Work required
Copy verbatim the block of lines in the entries below whose first line contains "camera: 120 degrees left, 0 degrees up" and whose last line contains "(606, 206) = (521, 326): black". Leave out all other lines.

Stored dataset items:
-------------------------
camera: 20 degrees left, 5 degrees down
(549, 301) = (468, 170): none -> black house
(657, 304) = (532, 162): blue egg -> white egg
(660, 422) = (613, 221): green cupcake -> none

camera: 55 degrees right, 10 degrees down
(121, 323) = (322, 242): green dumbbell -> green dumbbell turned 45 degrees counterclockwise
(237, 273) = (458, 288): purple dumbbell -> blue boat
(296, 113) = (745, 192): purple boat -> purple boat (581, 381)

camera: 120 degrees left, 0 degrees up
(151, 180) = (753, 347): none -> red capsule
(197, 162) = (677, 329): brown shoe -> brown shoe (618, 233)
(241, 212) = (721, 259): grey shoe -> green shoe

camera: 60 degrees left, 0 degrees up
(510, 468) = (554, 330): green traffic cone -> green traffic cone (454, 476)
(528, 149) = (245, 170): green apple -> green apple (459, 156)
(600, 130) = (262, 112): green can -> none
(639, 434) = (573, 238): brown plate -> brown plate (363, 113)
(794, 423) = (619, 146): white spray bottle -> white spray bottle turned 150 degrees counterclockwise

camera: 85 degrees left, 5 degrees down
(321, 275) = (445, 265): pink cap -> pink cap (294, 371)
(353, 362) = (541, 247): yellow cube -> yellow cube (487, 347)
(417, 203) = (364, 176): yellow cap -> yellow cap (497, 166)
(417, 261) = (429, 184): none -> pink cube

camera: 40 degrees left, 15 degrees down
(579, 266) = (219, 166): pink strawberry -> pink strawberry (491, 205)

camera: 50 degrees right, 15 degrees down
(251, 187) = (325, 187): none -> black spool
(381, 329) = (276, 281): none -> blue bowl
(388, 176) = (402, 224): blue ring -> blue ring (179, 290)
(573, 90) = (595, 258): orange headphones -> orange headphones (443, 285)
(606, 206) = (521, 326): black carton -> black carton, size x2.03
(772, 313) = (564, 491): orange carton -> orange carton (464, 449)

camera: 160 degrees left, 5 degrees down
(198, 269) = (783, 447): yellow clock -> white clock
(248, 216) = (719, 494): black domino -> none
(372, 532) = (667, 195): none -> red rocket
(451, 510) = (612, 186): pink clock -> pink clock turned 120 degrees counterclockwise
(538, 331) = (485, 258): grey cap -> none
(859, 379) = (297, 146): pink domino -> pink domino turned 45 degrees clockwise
-------------------------
Task output
camera: 120 degrees left, 0 degrees up
(151, 180) = (753, 347): none -> red capsule
(197, 162) = (677, 329): brown shoe -> brown shoe (618, 233)
(241, 212) = (721, 259): grey shoe -> green shoe

camera: 60 degrees left, 0 degrees up
(510, 468) = (554, 330): green traffic cone -> green traffic cone (454, 476)
(528, 149) = (245, 170): green apple -> green apple (459, 156)
(600, 130) = (262, 112): green can -> none
(639, 434) = (573, 238): brown plate -> brown plate (363, 113)
(794, 423) = (619, 146): white spray bottle -> white spray bottle turned 150 degrees counterclockwise

camera: 85 degrees left, 5 degrees down
(321, 275) = (445, 265): pink cap -> pink cap (294, 371)
(353, 362) = (541, 247): yellow cube -> yellow cube (487, 347)
(417, 203) = (364, 176): yellow cap -> yellow cap (497, 166)
(417, 261) = (429, 184): none -> pink cube

camera: 40 degrees left, 15 degrees down
(579, 266) = (219, 166): pink strawberry -> pink strawberry (491, 205)

camera: 50 degrees right, 15 degrees down
(251, 187) = (325, 187): none -> black spool
(381, 329) = (276, 281): none -> blue bowl
(388, 176) = (402, 224): blue ring -> blue ring (179, 290)
(573, 90) = (595, 258): orange headphones -> orange headphones (443, 285)
(606, 206) = (521, 326): black carton -> black carton, size x2.03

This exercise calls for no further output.